Directions | Find each line in the rows below that contains the string "kern", and copy those lines out. Case counts when matching.

++++ Record set

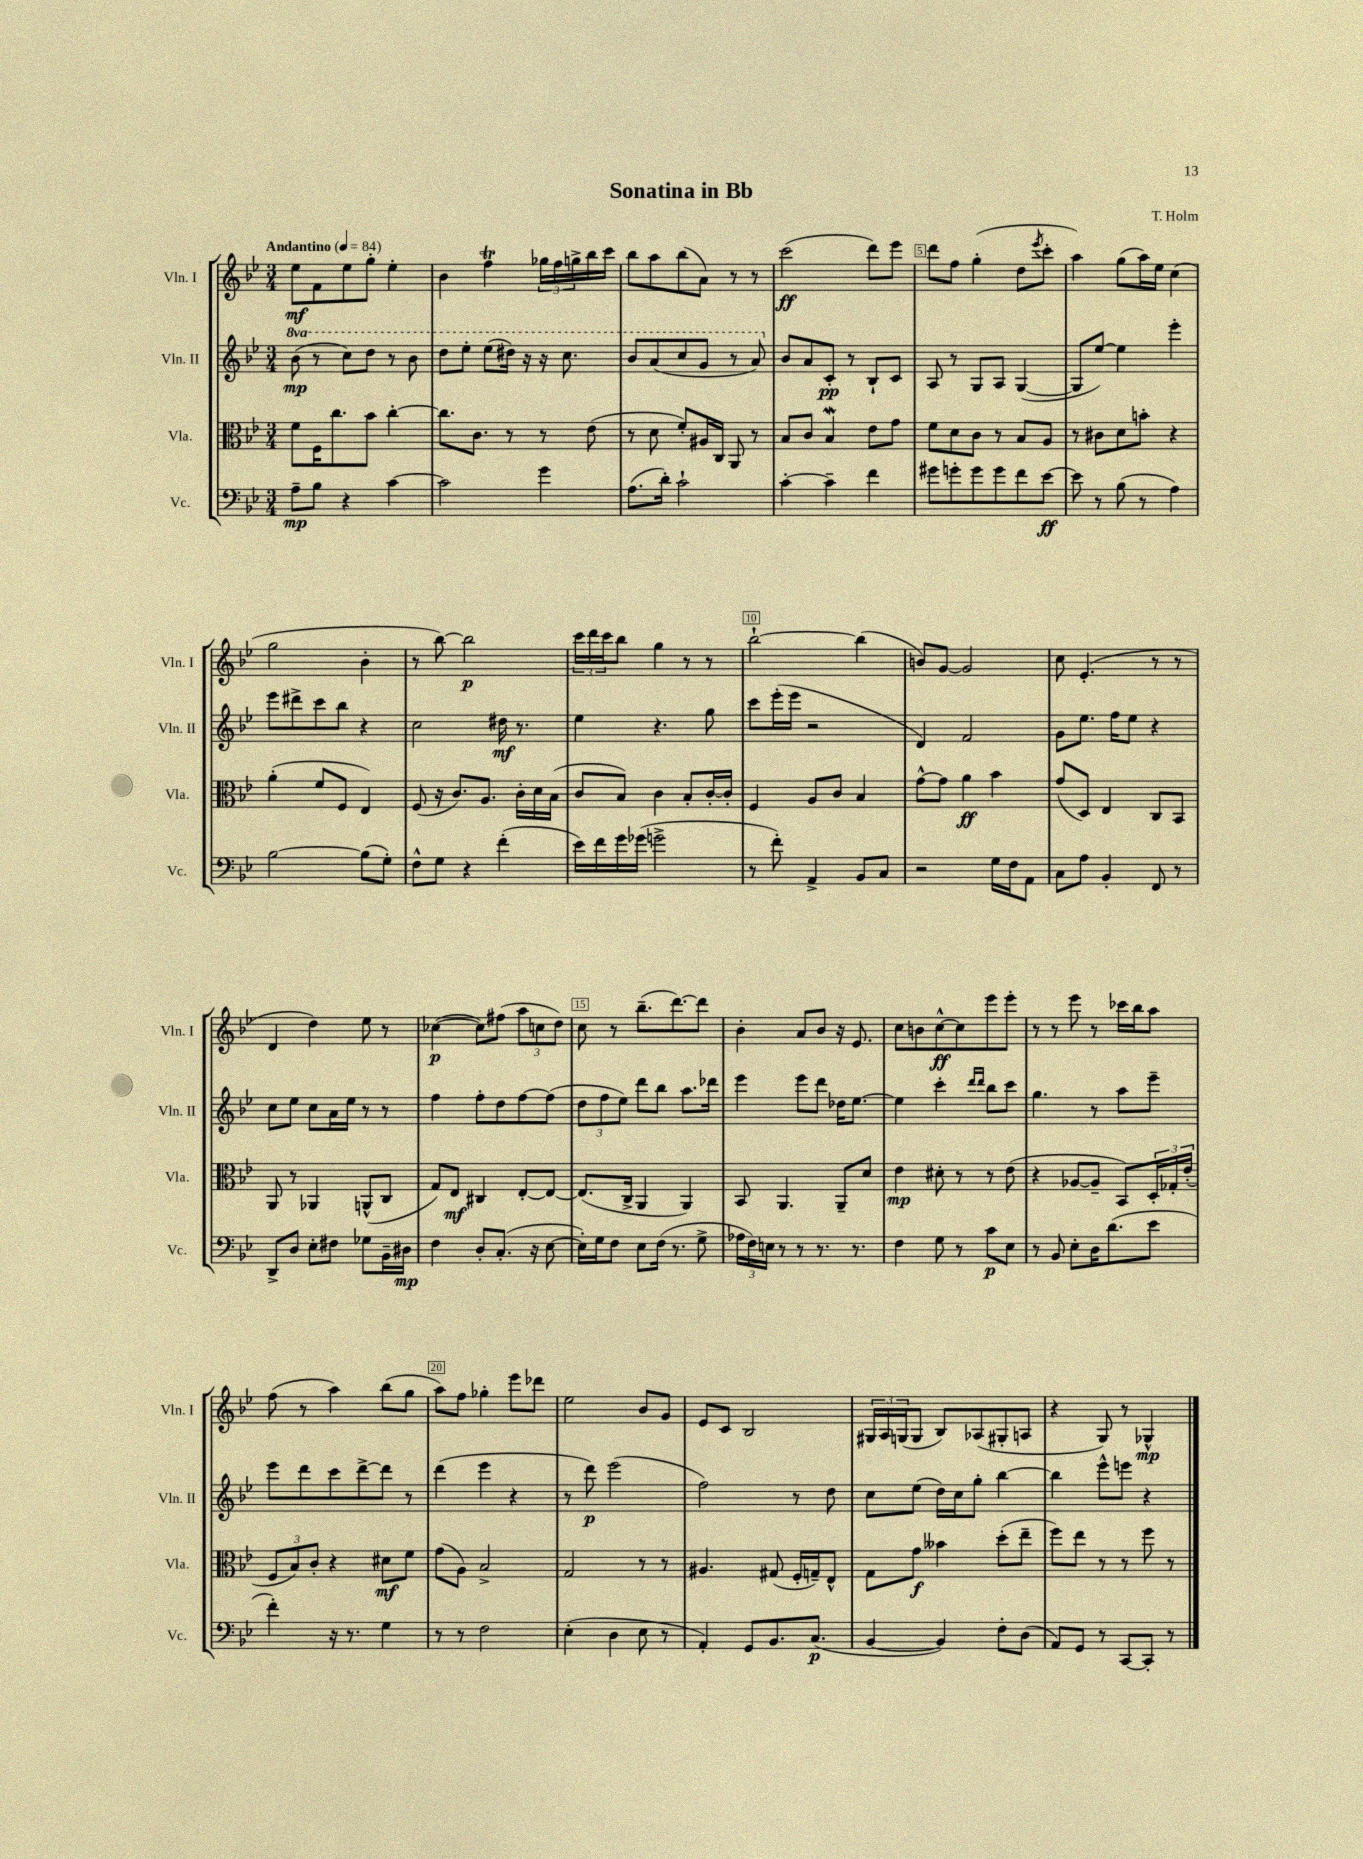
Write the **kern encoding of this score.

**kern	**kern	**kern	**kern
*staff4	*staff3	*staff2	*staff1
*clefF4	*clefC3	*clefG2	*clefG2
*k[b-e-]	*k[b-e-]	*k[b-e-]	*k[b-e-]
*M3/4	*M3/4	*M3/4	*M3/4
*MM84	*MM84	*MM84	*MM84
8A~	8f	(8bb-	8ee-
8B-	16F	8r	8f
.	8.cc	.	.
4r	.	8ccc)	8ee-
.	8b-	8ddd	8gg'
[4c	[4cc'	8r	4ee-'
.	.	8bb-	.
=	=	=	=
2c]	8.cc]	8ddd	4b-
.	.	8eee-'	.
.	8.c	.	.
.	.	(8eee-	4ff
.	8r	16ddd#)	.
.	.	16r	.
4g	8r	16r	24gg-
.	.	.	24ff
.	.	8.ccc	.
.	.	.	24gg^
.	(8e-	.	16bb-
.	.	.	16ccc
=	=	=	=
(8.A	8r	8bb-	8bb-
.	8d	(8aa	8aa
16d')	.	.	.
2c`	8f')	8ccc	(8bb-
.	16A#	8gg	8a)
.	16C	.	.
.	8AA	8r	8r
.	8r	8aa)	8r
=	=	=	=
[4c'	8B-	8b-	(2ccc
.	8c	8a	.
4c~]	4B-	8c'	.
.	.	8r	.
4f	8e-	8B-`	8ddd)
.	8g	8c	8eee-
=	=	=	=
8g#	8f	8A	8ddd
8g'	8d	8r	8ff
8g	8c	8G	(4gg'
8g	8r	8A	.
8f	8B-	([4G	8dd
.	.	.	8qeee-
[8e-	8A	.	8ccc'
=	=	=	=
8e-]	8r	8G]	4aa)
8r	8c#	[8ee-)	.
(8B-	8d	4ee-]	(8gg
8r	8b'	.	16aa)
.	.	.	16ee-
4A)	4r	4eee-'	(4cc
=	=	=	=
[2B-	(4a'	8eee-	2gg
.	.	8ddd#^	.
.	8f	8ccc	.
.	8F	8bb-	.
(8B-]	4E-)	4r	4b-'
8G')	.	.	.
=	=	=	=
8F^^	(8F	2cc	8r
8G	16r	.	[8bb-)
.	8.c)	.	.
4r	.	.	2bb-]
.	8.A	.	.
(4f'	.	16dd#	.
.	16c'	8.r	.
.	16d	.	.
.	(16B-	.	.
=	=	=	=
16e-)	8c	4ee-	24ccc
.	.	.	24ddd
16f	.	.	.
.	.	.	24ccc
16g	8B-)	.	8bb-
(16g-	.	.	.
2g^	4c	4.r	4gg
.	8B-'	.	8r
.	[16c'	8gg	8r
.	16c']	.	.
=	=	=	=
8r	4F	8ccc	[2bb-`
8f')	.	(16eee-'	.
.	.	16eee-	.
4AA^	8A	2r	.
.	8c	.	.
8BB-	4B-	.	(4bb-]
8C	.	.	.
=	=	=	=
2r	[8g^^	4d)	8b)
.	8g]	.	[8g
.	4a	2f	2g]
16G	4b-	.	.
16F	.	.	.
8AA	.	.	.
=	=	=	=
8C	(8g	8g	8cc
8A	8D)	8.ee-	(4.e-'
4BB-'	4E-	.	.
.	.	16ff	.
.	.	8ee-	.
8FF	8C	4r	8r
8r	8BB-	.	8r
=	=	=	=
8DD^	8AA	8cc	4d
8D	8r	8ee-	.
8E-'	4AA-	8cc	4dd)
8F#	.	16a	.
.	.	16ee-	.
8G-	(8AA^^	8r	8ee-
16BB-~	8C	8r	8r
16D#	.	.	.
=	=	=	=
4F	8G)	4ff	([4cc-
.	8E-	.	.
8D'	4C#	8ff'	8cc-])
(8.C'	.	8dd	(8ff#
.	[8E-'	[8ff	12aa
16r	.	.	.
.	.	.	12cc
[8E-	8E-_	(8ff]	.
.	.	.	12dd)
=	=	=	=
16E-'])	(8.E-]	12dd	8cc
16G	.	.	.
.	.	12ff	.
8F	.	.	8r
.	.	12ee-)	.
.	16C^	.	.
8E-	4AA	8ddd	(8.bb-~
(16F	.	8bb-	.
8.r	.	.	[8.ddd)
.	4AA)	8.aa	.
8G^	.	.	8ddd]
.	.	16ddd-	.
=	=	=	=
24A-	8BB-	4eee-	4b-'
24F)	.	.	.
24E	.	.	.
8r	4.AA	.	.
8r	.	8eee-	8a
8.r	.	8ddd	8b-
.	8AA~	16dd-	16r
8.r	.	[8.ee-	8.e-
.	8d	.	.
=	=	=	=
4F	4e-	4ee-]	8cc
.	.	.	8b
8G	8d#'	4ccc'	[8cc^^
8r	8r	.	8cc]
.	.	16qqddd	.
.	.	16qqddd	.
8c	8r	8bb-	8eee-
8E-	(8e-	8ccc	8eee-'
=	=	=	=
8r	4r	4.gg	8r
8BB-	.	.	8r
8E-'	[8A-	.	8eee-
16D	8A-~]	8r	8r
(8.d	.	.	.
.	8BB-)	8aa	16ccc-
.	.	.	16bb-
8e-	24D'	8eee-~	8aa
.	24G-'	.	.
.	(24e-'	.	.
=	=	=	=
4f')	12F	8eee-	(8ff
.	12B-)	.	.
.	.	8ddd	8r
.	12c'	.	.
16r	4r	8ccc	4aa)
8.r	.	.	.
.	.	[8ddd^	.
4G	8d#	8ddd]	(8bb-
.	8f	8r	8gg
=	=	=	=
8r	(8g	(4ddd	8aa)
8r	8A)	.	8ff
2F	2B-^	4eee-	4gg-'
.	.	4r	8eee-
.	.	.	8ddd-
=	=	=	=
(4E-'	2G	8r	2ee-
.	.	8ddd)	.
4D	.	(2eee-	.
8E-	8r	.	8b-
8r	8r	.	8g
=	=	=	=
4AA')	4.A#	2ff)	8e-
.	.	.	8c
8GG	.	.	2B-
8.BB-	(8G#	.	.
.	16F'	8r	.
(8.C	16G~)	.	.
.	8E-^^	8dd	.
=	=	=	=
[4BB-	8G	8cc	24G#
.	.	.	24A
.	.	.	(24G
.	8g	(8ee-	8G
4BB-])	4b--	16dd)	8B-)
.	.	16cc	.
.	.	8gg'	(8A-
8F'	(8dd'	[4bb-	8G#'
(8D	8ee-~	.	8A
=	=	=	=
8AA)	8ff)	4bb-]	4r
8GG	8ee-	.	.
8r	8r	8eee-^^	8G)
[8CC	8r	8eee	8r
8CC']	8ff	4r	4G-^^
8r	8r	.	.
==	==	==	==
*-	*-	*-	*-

++++++++

Response for this exercise |
Write the **kern encoding of this score.
**kern	**kern	**kern	**kern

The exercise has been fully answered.